Prompt: If an entry holds a picture, leave that picture out. Give everything else again exactly.

Given data:

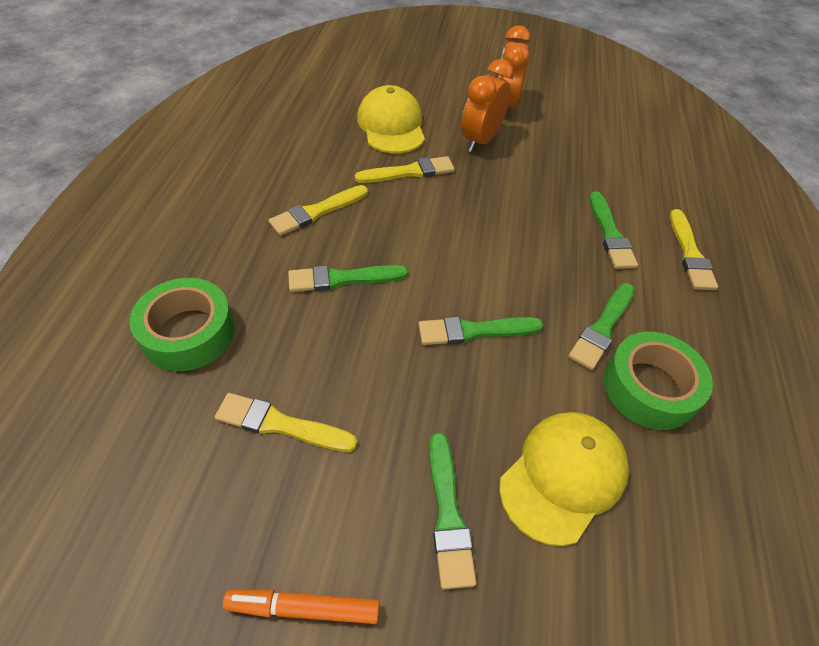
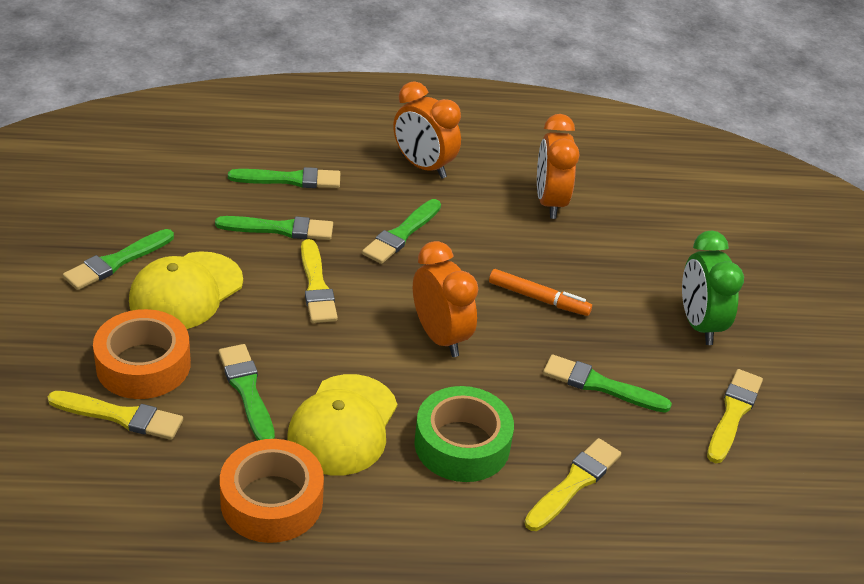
green brush: 5 -> 6
green clock: 0 -> 1
green tape: 2 -> 1
orange clock: 2 -> 3
orange tape: 0 -> 2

Result for this task:
green brush: 5 -> 6
green clock: 0 -> 1
green tape: 2 -> 1
orange clock: 2 -> 3
orange tape: 0 -> 2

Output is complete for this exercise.